Filter out every line below that lacks "yellow", and copy the rest.

Start of MATERIAL TO PROCESS

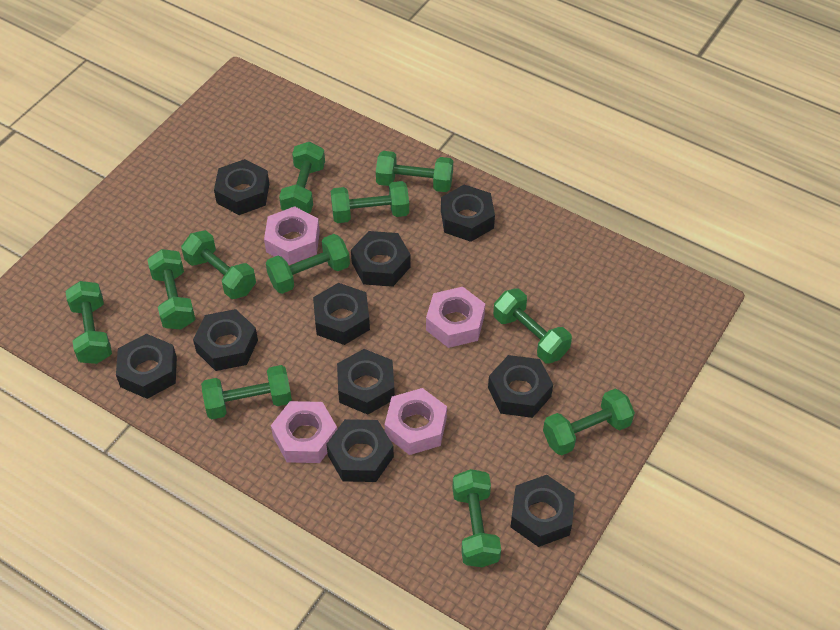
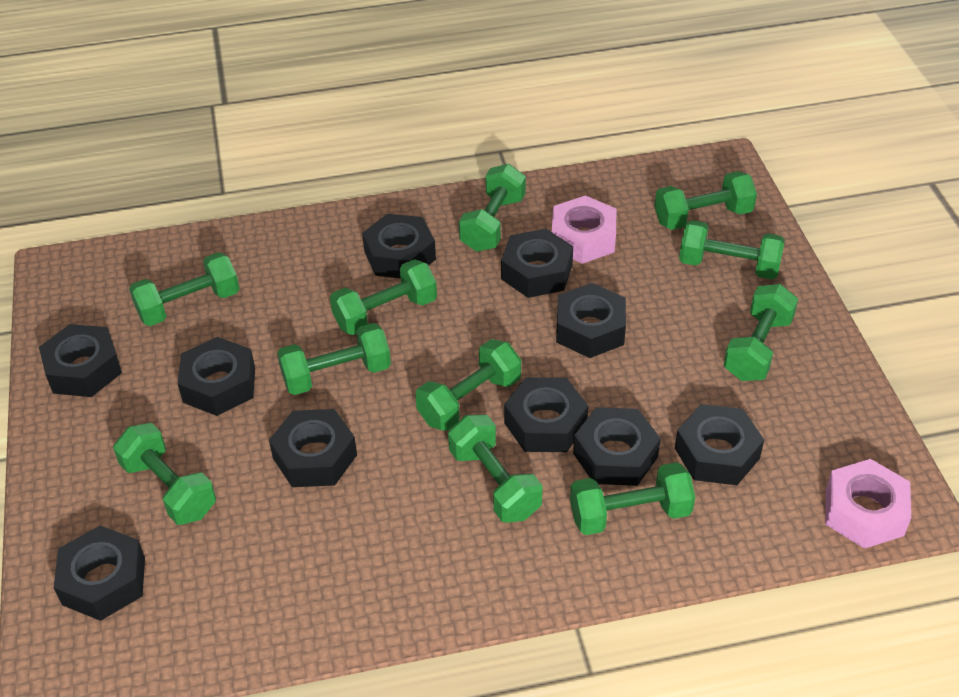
pink nut: 4 -> 2

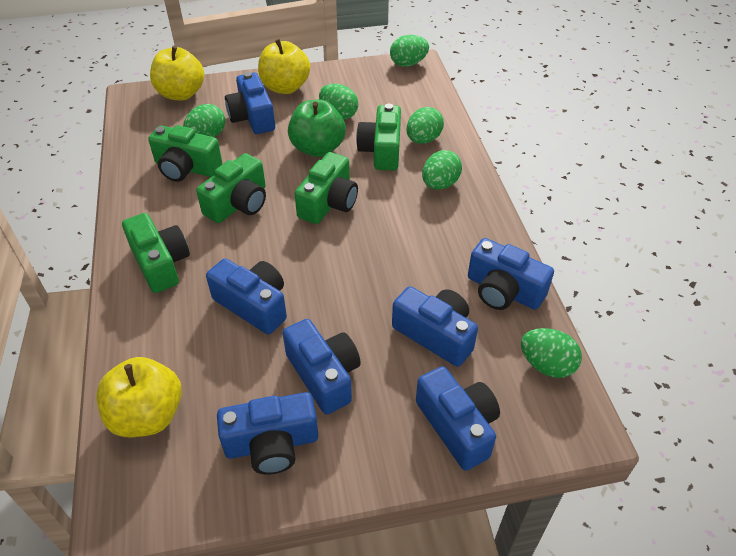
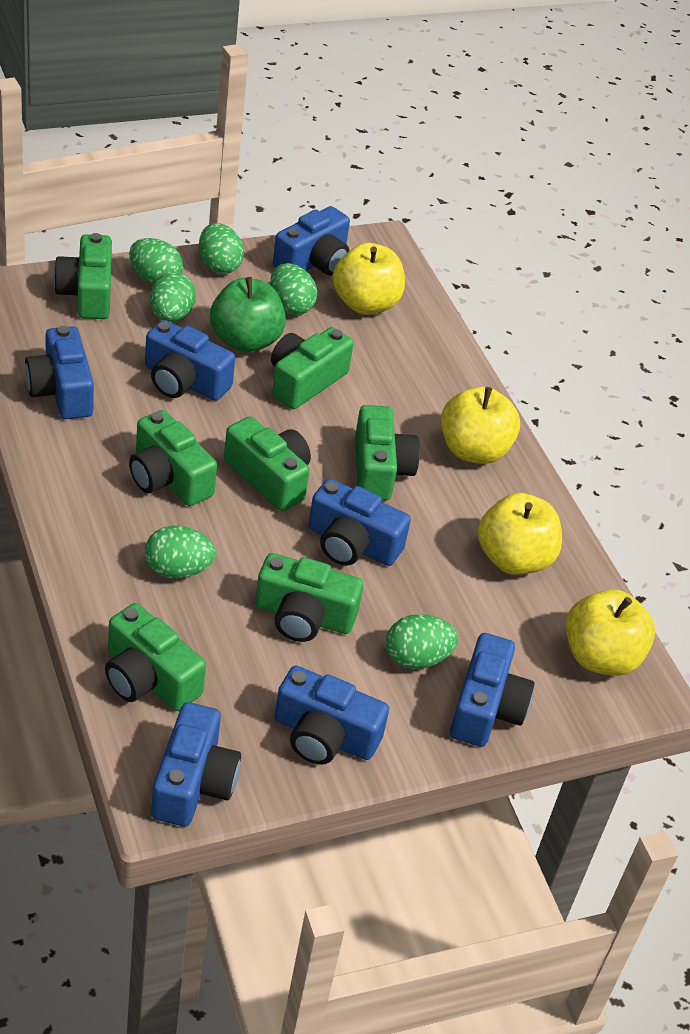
green camera: 5 -> 7
yellow apple: 3 -> 4

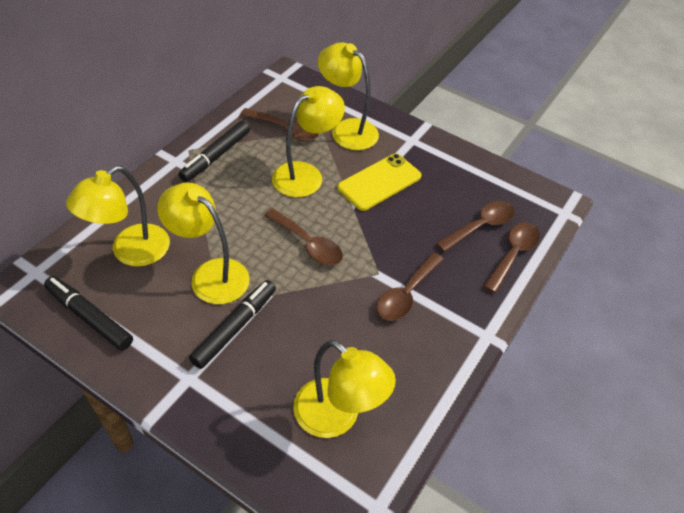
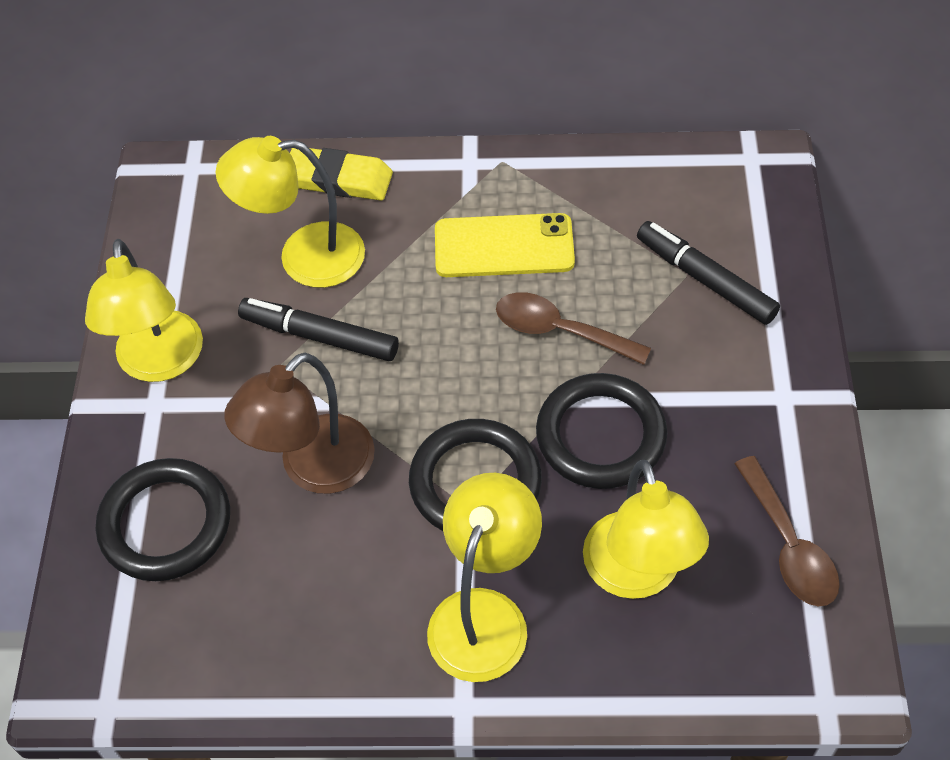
black marker: 3 -> 2
black ring: 0 -> 3
brown lamp: 0 -> 1
brown spoon: 5 -> 2
yellow eraser: 0 -> 1
yellow lamp: 5 -> 4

End of MATERIAL TO PROCESS

**WRITTEN SOLUTION**
yellow apple: 3 -> 4
yellow eraser: 0 -> 1
yellow lamp: 5 -> 4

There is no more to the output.